Dataset records —
# # # # # # #

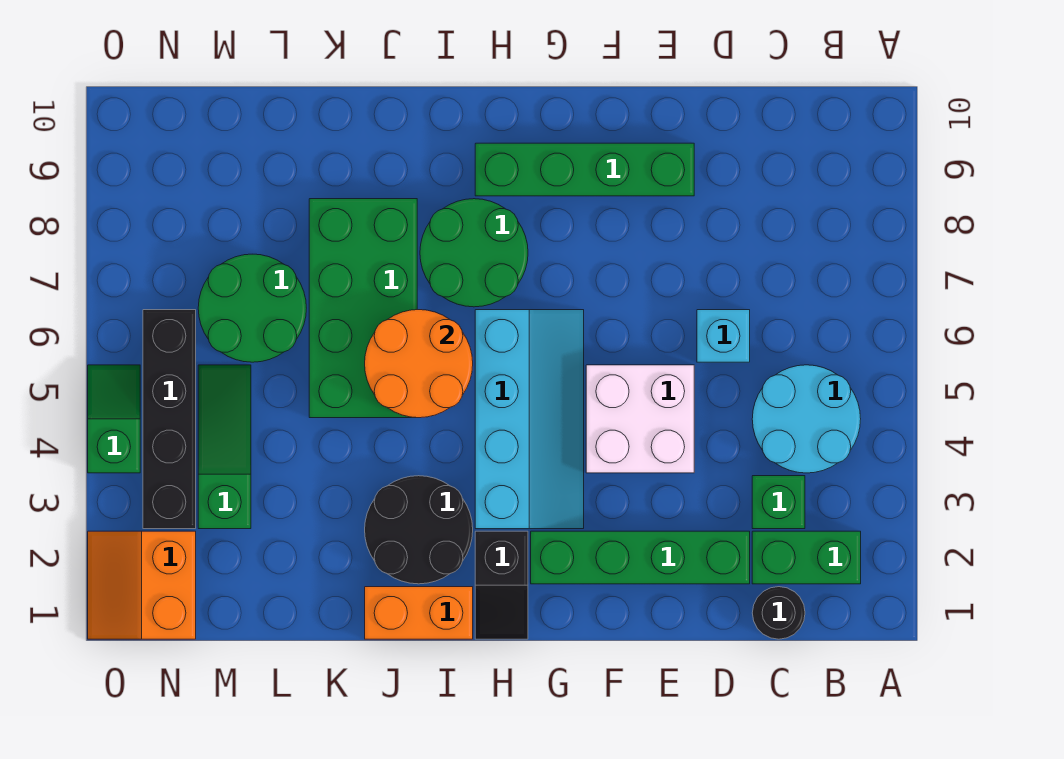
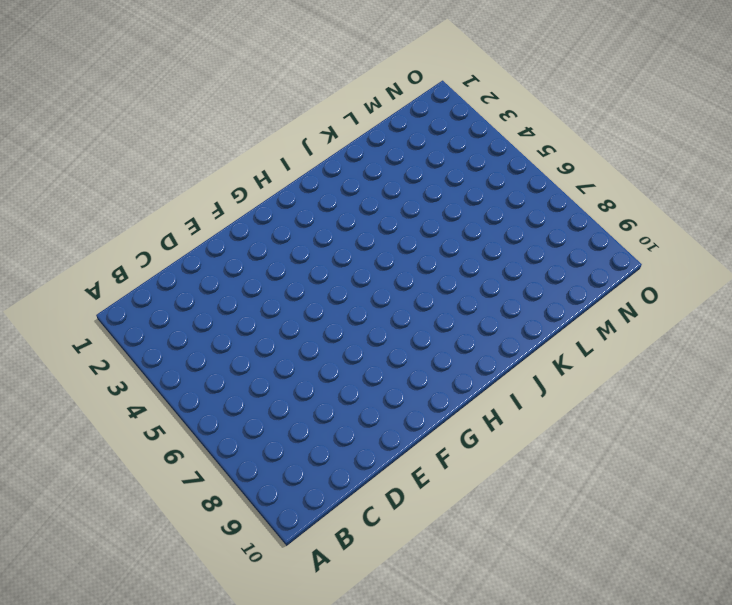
none -> green brick B2:C2 level 1
none -> cyan round brick B4:C5 level 1
none -> black round brick C1 level 1

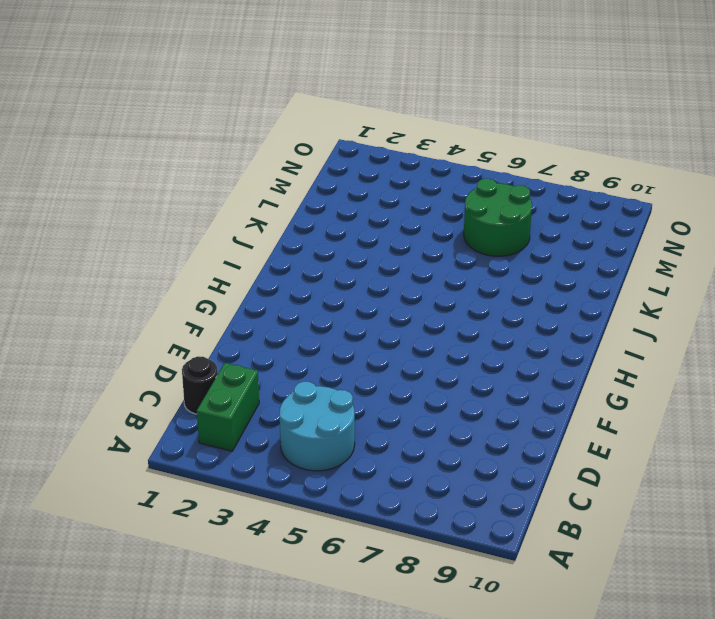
none -> green brick C3 level 1
none -> green brick D2:G2 level 1
none -> cyan brick D6 level 1

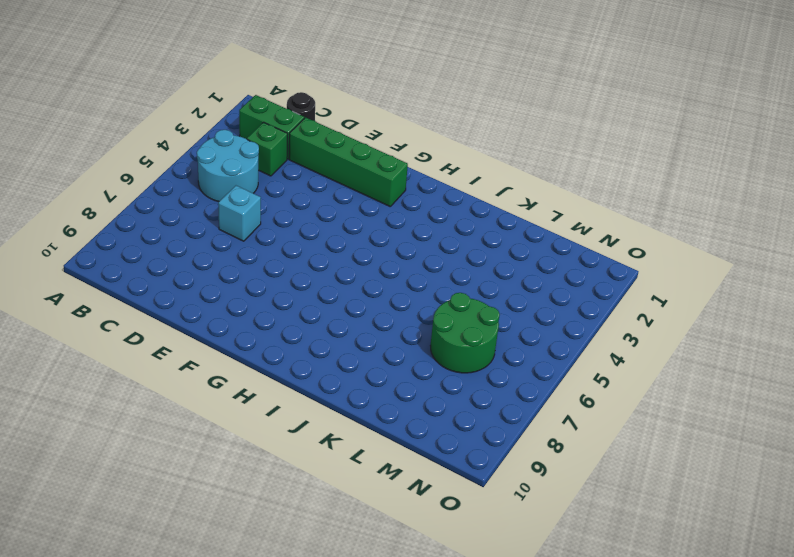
none -> white brick E4:F5 level 1
none -> green brick E9:H9 level 1
none -> cyan slope G3:H6 level 1 top H

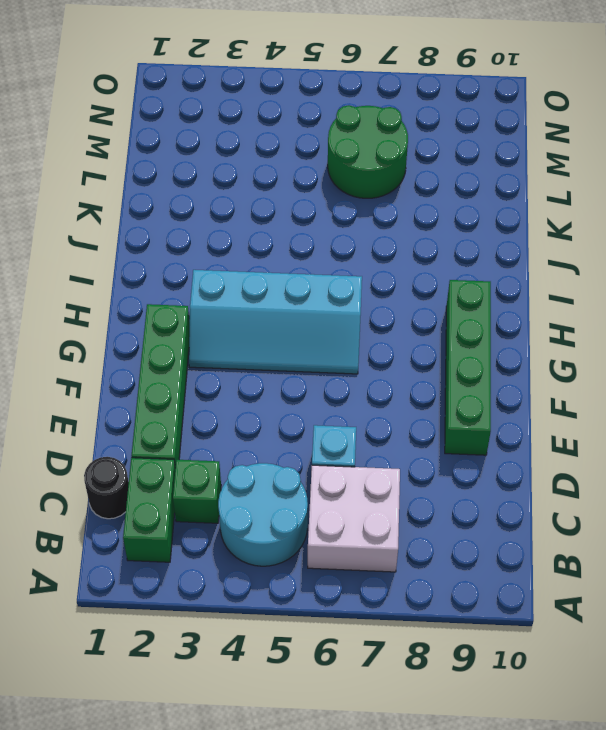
white brick B6:C7 level 1 -> white brick E4:F5 level 1
none -> black slope H1:H2 level 1 top 2
none -> green round brick H7:I8 level 1
none -> orange brick I1:J1 level 1

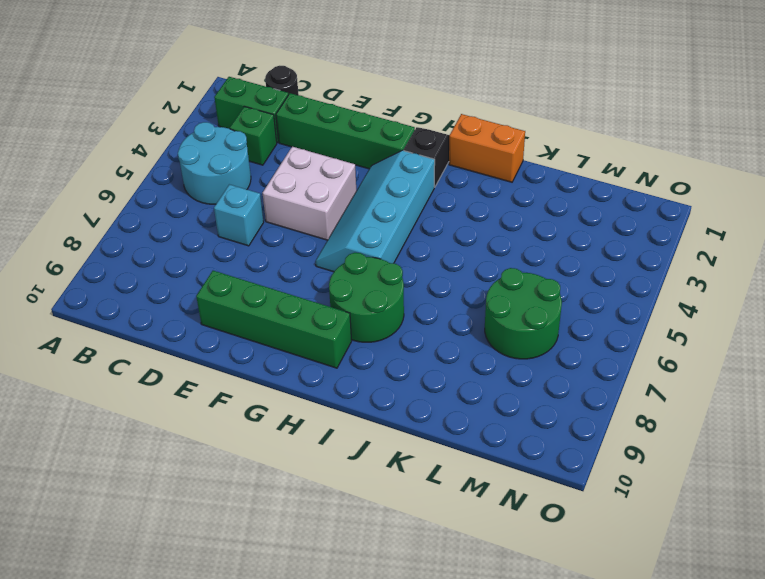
none -> black round brick I2:J3 level 1
none -> green brick J5:K8 level 1
none -> green slope M3:M5 level 1 top 3

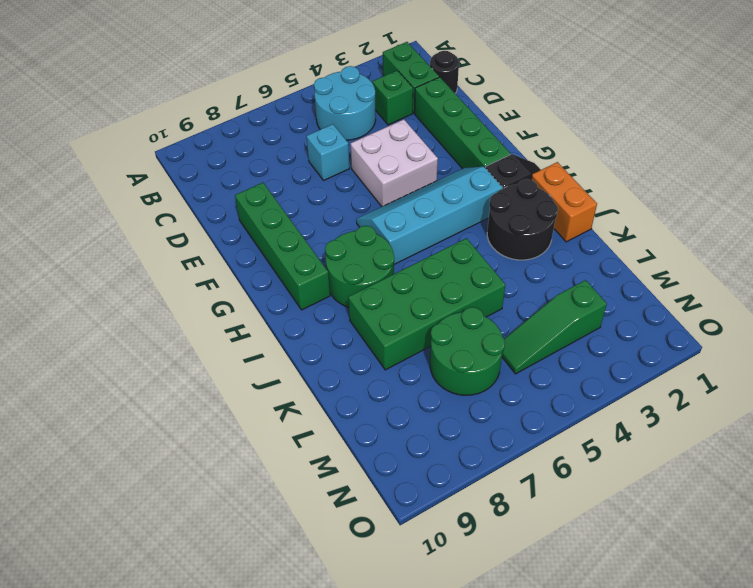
none -> orange slope N1:O2 level 1 top N
none -> black brick N3:N6 level 1
none -> green slope O4:O5 level 1 top 4

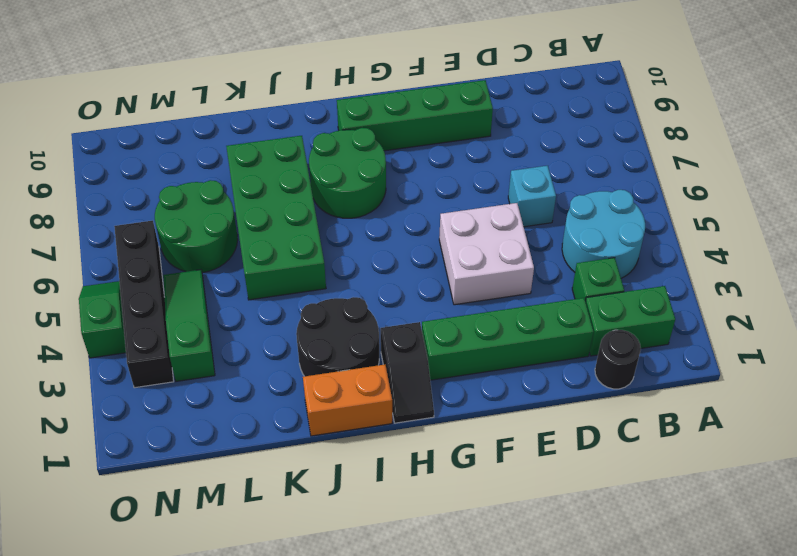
none -> cyan slope G3:H6 level 1 top H
none -> orange slope N1:O2 level 1 top N
none -> orange round brick I5:J6 level 2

# # # # # # #

What is required — Extract from the material above the stretch running from the line containing "none -> green brick D2:G2 level 1" through the line containing "none -> black brick N3:N6 level 1". Keep the text exact and the pictures out.

Answer area —
none -> green brick D2:G2 level 1
none -> cyan brick D6 level 1

none -> white brick E4:F5 level 1
none -> green brick E9:H9 level 1
none -> cyan slope G3:H6 level 1 top H

white brick B6:C7 level 1 -> white brick E4:F5 level 1
none -> black slope H1:H2 level 1 top 2
none -> green round brick H7:I8 level 1
none -> orange brick I1:J1 level 1

none -> black round brick I2:J3 level 1
none -> green brick J5:K8 level 1
none -> green slope M3:M5 level 1 top 3

none -> orange slope N1:O2 level 1 top N
none -> black brick N3:N6 level 1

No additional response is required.